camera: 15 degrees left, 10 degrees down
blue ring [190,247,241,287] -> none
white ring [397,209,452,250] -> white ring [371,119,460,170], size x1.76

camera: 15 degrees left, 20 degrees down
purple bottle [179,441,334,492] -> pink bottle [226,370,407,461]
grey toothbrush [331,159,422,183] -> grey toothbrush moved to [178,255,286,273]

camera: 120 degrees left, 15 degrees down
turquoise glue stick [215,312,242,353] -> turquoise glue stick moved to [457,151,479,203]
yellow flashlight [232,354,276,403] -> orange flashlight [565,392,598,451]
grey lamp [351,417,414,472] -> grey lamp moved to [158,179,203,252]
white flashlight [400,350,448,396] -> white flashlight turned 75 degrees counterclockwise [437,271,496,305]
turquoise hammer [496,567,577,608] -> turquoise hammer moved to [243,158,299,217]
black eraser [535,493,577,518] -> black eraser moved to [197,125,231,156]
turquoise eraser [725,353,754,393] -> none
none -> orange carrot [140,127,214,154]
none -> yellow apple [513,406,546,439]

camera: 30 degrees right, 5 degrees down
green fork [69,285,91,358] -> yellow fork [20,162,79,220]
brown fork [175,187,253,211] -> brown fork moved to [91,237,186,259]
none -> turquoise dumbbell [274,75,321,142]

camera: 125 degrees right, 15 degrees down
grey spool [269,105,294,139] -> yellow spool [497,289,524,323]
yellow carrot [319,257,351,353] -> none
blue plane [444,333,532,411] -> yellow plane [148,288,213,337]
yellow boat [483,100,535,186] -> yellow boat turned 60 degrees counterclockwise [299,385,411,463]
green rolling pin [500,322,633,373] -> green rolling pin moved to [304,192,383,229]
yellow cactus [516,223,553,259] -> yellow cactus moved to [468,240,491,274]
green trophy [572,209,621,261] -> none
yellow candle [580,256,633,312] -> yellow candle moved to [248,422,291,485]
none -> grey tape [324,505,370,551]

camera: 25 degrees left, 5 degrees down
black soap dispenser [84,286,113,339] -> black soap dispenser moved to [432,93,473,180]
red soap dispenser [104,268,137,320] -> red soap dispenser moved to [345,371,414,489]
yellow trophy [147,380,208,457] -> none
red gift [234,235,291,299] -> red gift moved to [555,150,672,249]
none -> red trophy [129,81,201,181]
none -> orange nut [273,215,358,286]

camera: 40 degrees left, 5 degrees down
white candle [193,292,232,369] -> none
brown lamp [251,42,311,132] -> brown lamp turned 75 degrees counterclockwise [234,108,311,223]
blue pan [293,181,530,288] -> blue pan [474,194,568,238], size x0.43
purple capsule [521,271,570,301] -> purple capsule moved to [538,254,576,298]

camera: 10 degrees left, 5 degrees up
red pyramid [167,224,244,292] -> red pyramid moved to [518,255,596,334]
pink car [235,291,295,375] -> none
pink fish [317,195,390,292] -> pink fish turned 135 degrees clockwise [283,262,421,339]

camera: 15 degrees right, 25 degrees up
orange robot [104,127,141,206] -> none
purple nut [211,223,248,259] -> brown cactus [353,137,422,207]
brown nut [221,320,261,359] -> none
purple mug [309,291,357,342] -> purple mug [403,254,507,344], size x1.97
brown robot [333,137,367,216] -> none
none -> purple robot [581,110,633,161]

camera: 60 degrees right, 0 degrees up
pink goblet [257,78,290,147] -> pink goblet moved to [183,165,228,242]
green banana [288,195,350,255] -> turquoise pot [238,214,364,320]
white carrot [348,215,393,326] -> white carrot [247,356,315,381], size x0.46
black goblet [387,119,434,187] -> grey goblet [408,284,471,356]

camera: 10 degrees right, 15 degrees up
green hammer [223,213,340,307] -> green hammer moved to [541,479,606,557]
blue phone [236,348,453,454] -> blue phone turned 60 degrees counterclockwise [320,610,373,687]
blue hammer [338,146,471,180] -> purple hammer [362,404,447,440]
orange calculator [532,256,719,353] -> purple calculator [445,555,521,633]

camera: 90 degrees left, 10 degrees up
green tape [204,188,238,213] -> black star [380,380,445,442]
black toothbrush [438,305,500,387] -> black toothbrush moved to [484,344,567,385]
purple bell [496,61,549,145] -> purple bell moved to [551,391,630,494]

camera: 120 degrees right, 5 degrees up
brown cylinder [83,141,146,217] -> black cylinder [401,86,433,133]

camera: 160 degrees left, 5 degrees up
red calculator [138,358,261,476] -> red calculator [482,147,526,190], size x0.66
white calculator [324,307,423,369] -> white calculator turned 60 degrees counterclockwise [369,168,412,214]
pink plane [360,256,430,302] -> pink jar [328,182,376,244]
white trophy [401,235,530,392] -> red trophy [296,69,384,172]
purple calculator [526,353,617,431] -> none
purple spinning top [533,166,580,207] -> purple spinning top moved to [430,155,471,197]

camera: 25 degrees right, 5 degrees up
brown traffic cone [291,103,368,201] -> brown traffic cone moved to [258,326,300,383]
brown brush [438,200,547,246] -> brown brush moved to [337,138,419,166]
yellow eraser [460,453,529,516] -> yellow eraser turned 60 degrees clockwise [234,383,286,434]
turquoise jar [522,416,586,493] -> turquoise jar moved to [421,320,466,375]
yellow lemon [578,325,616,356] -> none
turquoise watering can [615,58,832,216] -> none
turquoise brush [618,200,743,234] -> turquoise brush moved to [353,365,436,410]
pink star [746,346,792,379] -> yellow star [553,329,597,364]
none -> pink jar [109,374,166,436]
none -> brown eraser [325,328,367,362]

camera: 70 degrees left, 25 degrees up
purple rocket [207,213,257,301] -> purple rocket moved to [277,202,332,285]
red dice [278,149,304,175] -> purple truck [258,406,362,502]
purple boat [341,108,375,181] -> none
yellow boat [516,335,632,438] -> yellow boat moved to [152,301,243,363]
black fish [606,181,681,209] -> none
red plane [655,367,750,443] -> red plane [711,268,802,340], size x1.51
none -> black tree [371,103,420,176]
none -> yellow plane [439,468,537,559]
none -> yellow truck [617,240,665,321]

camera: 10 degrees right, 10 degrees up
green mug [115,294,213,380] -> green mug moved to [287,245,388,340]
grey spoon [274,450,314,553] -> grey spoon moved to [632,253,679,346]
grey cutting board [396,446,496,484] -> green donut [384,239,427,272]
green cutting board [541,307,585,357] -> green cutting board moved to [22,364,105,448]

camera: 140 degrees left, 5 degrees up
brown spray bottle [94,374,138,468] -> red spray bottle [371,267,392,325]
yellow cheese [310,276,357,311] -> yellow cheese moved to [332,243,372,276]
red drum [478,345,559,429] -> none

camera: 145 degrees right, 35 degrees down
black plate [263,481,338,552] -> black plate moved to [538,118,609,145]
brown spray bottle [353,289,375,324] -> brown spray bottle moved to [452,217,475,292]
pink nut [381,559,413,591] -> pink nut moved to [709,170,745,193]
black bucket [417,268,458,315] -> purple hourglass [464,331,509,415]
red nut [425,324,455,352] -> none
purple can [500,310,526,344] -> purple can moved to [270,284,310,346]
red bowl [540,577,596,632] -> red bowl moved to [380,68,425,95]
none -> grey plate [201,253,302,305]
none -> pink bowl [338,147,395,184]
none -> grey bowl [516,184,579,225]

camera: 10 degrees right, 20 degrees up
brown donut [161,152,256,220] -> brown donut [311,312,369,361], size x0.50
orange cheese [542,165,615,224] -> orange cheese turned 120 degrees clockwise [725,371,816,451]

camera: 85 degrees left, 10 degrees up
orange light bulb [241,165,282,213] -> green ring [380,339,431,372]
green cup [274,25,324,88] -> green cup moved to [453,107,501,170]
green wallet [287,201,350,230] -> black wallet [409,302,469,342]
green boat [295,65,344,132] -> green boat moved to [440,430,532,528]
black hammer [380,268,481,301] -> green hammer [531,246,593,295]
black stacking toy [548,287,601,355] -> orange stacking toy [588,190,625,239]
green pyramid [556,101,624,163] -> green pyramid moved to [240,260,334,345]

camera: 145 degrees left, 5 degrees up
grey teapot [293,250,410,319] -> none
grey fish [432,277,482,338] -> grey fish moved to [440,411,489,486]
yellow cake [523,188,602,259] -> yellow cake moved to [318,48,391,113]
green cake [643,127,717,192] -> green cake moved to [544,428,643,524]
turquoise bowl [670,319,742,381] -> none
----
:: TO-DO ITEM ::
Go over the listing above and say how many lines contain the word "bottle". Please give the number only.

:: RESPONSE TO THIS TASK ::
3